• Information shown:
= = = =

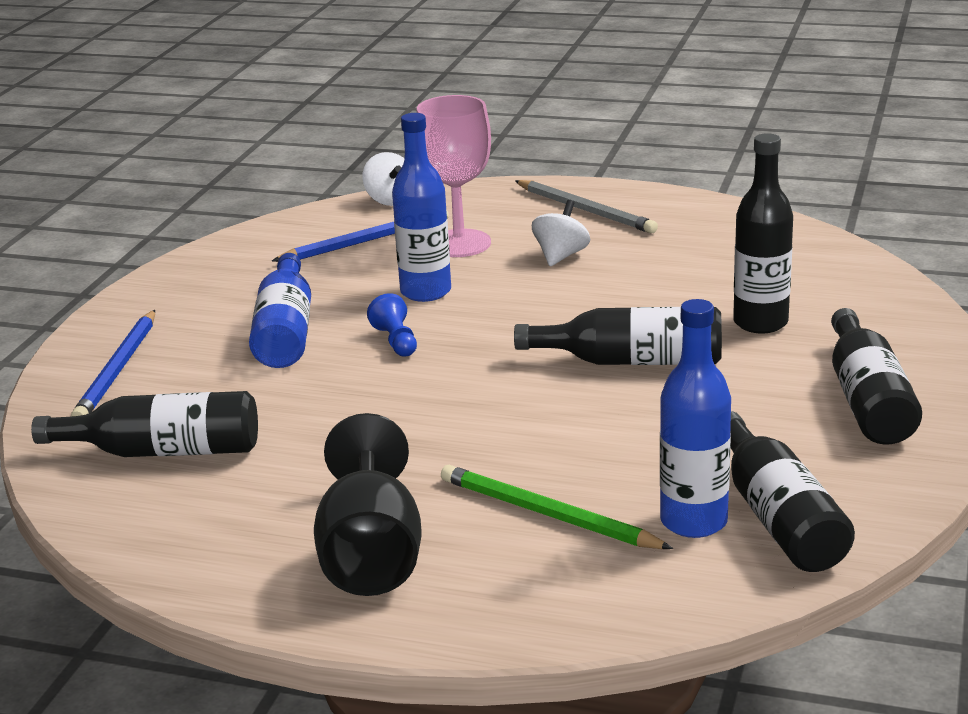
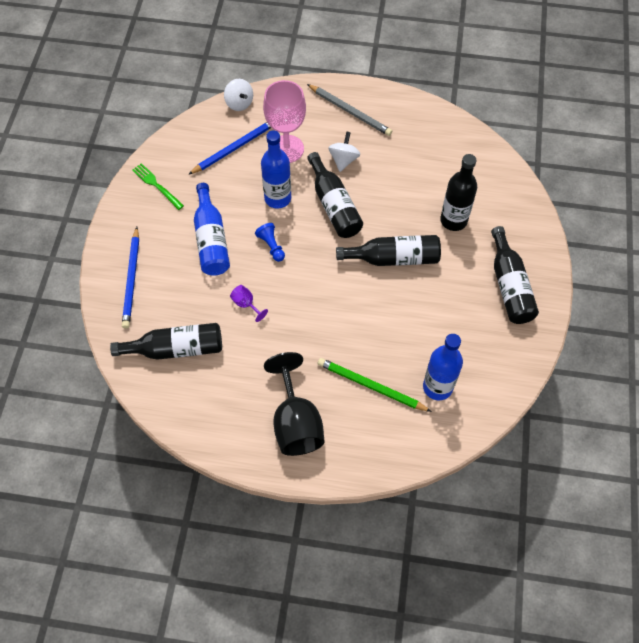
camera: 10 degrees left, 35 degrees up
(211, 274) = (156, 185): none -> green fork
(323, 404) = (246, 304): none -> purple goblet
(778, 517) = (475, 381): black bottle -> black bottle (334, 205)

= = = =

• Exercise instructions: Apply a filter for "none" to the data above, then copy each line that matches.

• Answer box:
(211, 274) = (156, 185): none -> green fork
(323, 404) = (246, 304): none -> purple goblet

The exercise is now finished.